Could you return every line of the records below that contains the word "turquoise"?

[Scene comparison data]
----------
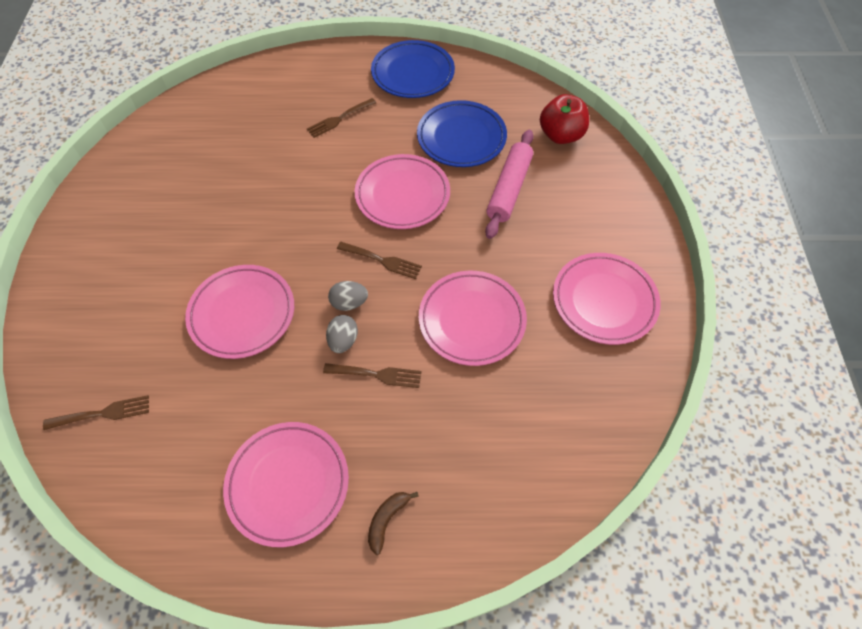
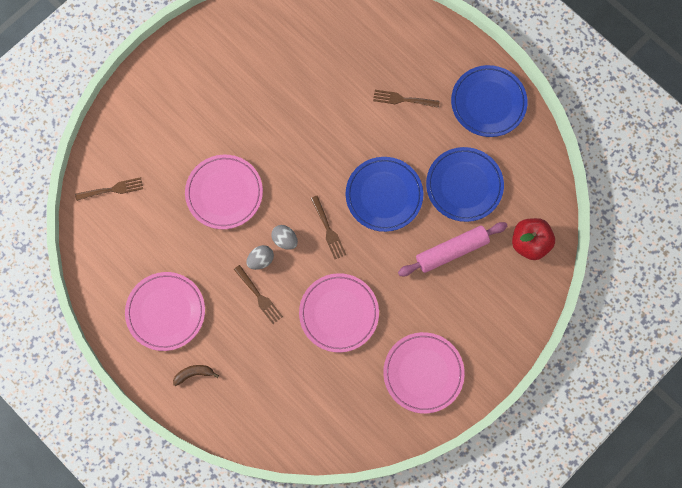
camera: 45 degrees right, 15 degrees up
(103, 413) = (112, 189): brown fork -> brown fork turned 45 degrees counterclockwise
(402, 195) = (384, 195): pink plate -> blue plate

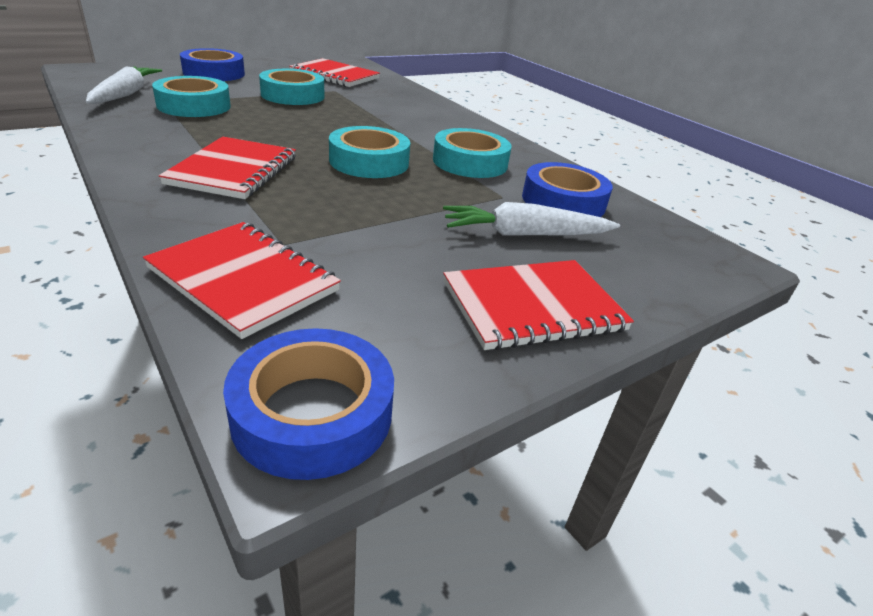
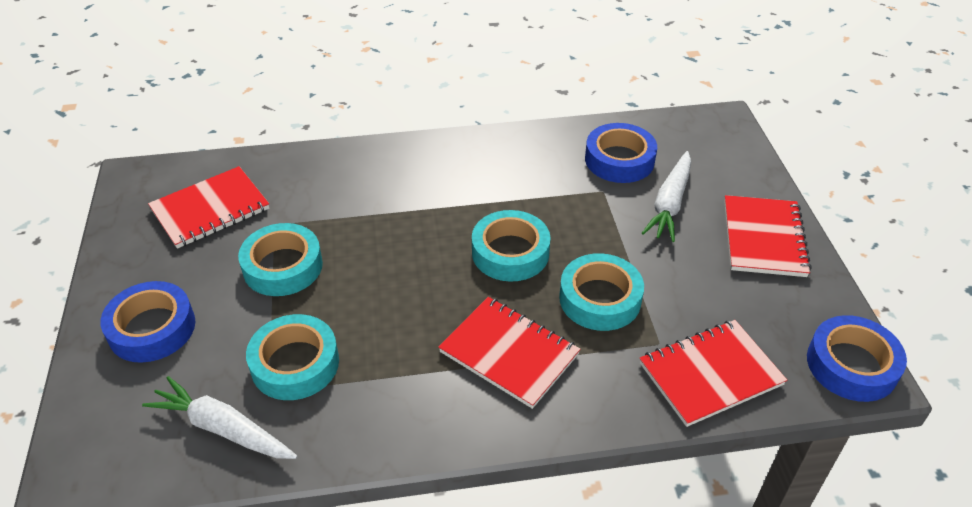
camera: 60 degrees left, 10 degrees up
(470, 162) = (528, 185): turquoise tape -> turquoise tape (600, 299)

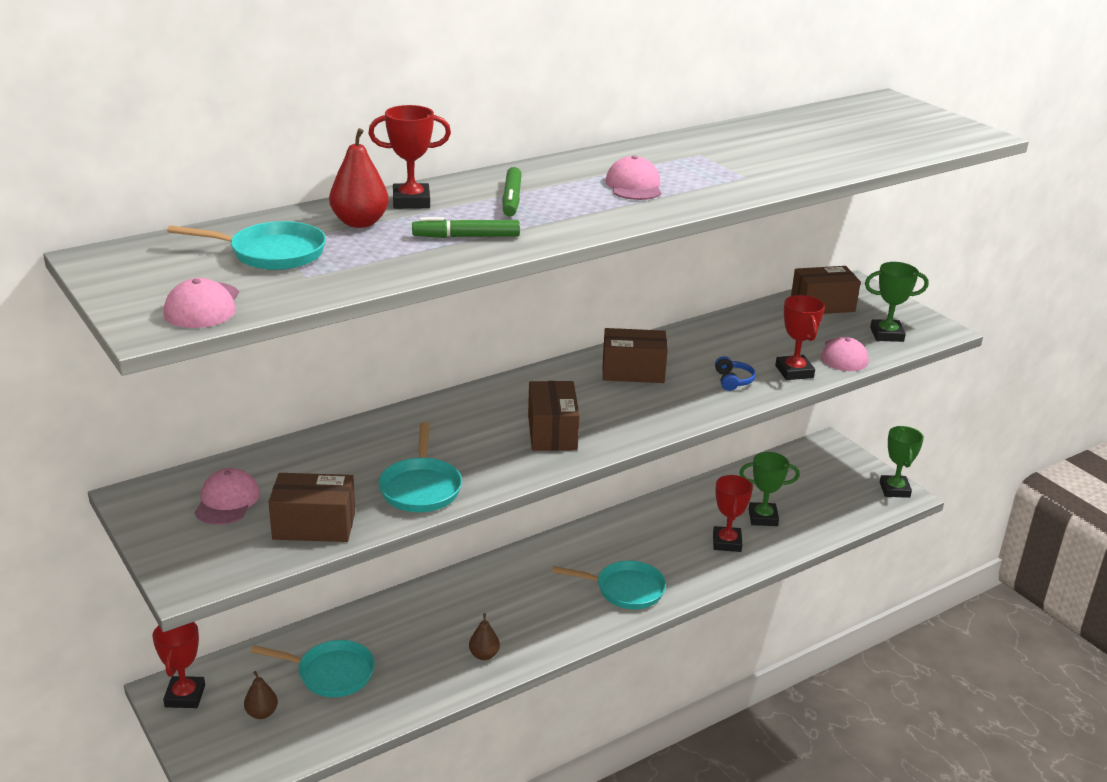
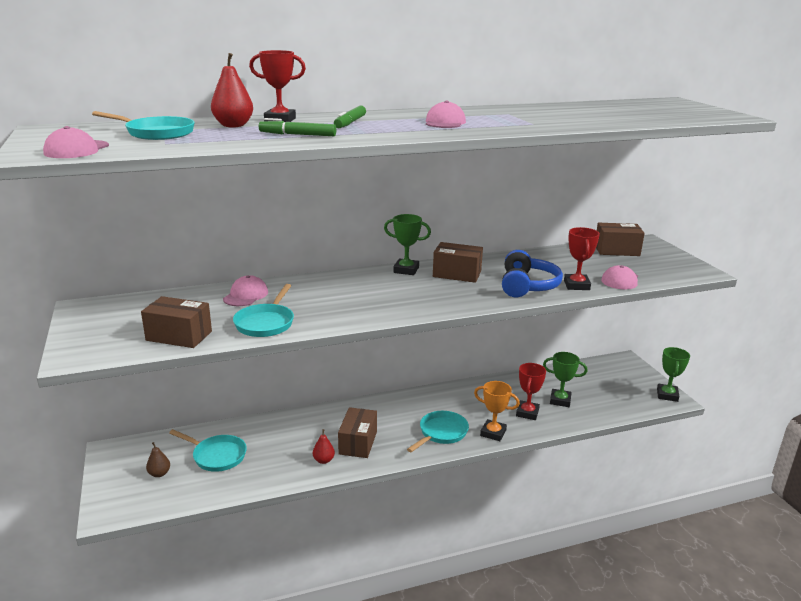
camera: 15 degrees right, 5 degrees down
(185, 696) = (118, 455): red trophy -> none
(227, 501) = (134, 316): pink cap -> pink cap (245, 295)
(484, 655) = (323, 460): brown pear -> red pear
(552, 432) = (378, 302): brown box -> brown box (358, 443)
(625, 590) = (441, 433): turquoise pan -> turquoise pan turned 75 degrees counterclockwise
(692, 579) = (493, 433): none -> orange trophy
(733, 381) = (527, 286): blue headphones -> blue headphones, size x2.10
(886, 334) = (659, 271): green trophy -> green trophy (406, 270)

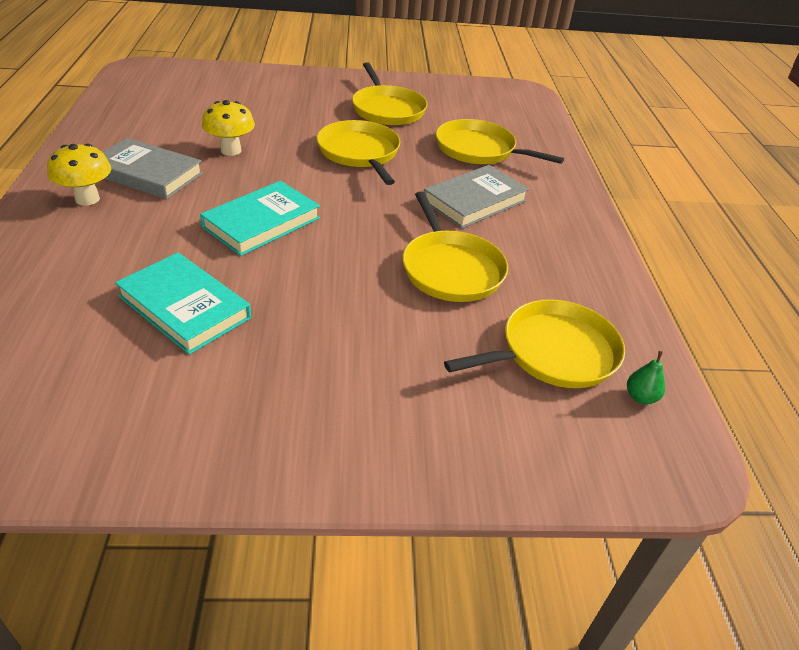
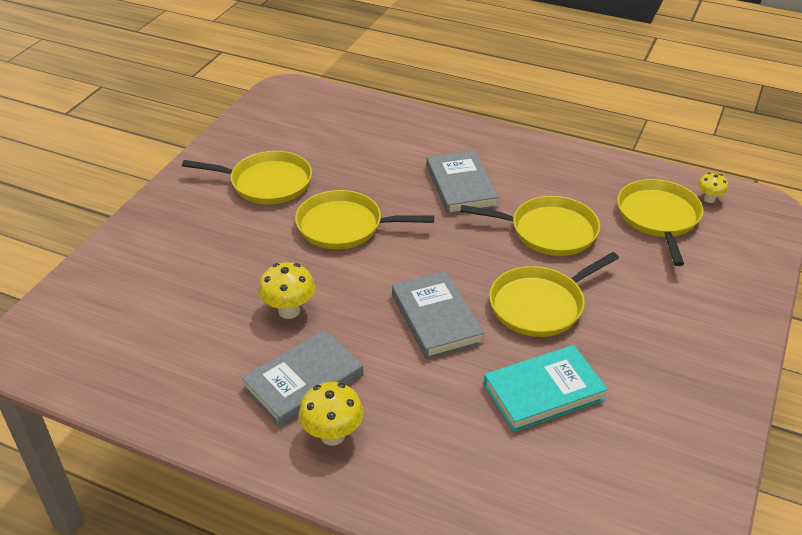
camera: 60 degrees left, 0 degrees up
(261, 222) = (436, 319): turquoise book -> grey book
(479, 150) = (379, 155): yellow pan -> yellow pan (540, 305)
(640, 397) = (709, 199): green pear -> yellow mushroom

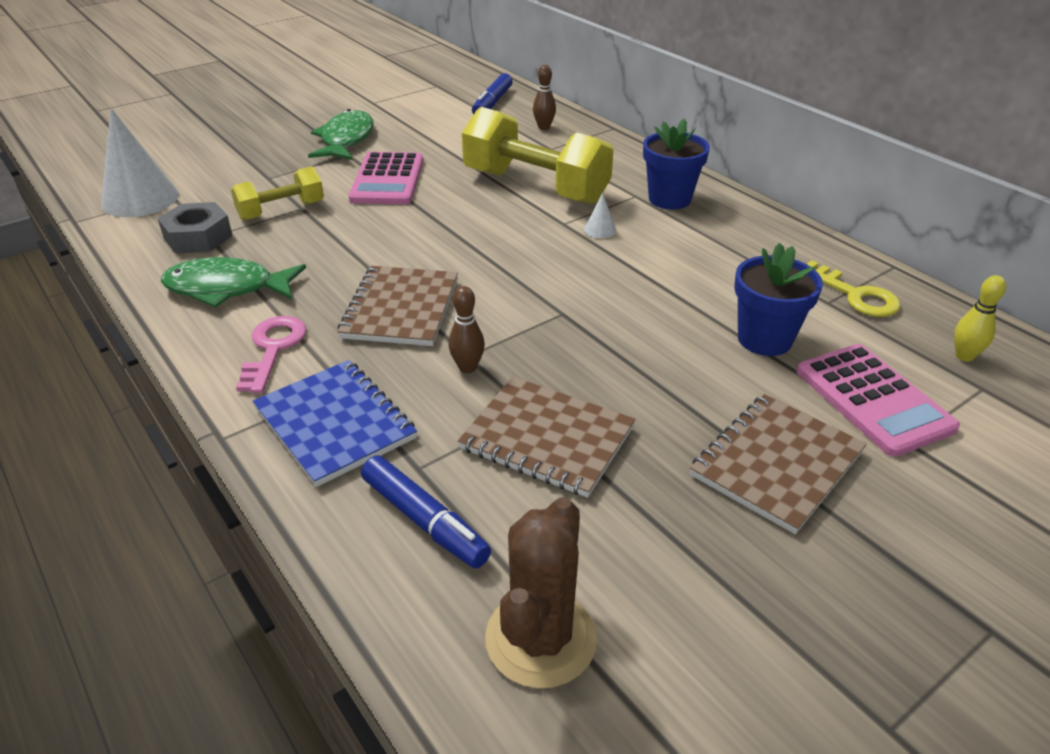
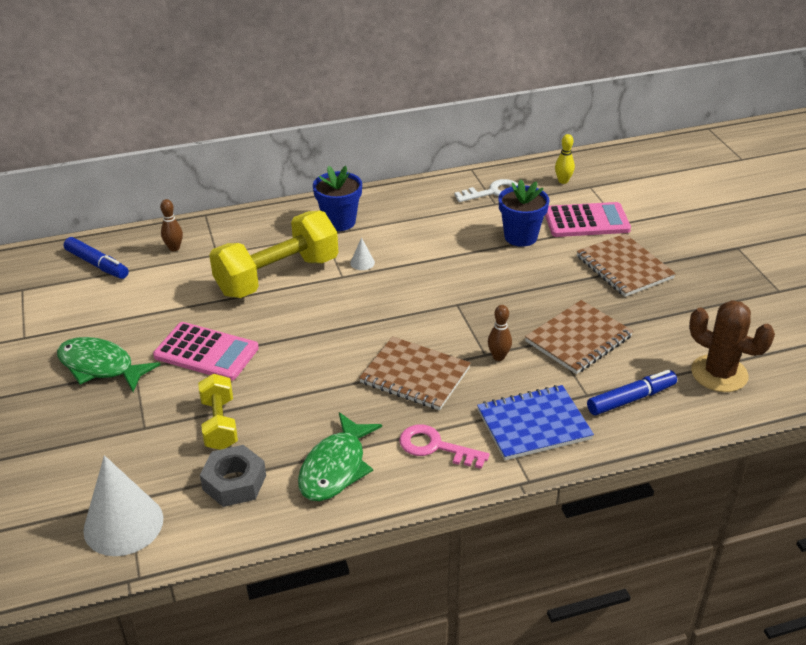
camera: 70 degrees left, 0 degrees up
(855, 295) = (493, 192): yellow key -> white key

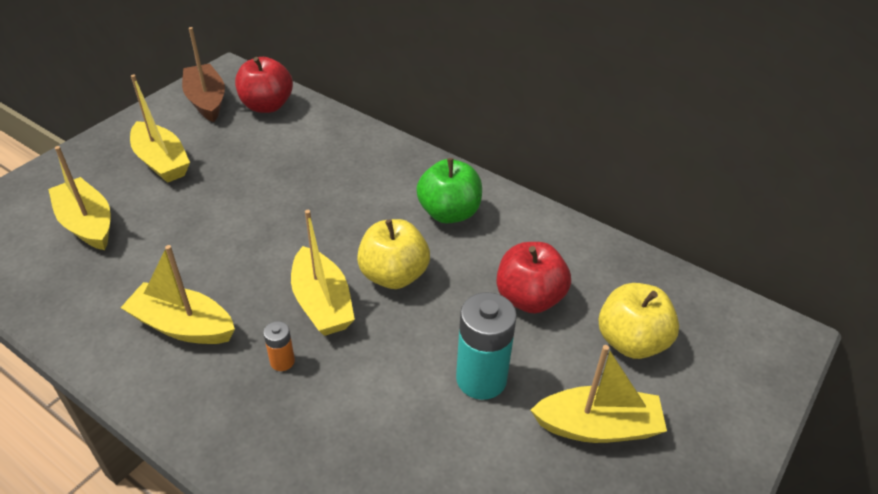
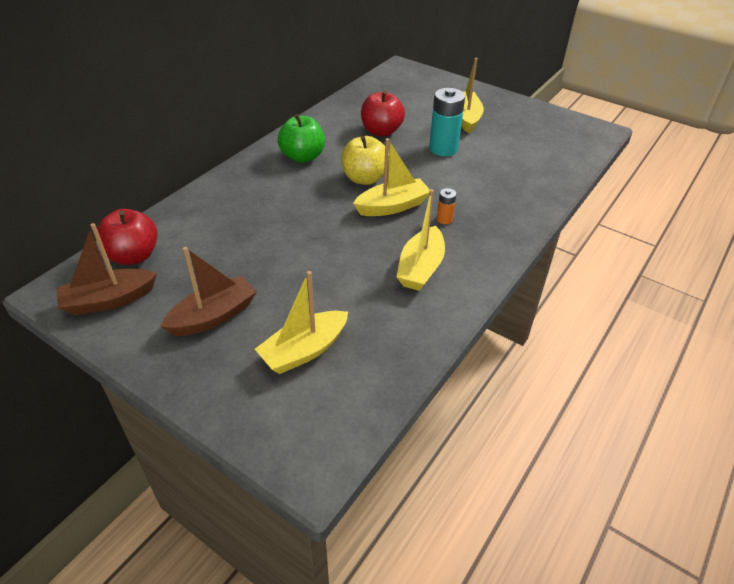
camera: 90 degrees left, 0 degrees up
(162, 162) = (214, 316): yellow boat -> brown boat
(631, 341) = (410, 104): yellow apple -> none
----------
Response to the exercise:
(470, 162) = (528, 185): turquoise tape -> turquoise tape (600, 299)
(625, 590) = (441, 433): turquoise pan -> turquoise pan turned 75 degrees counterclockwise
(261, 222) = (436, 319): turquoise book -> grey book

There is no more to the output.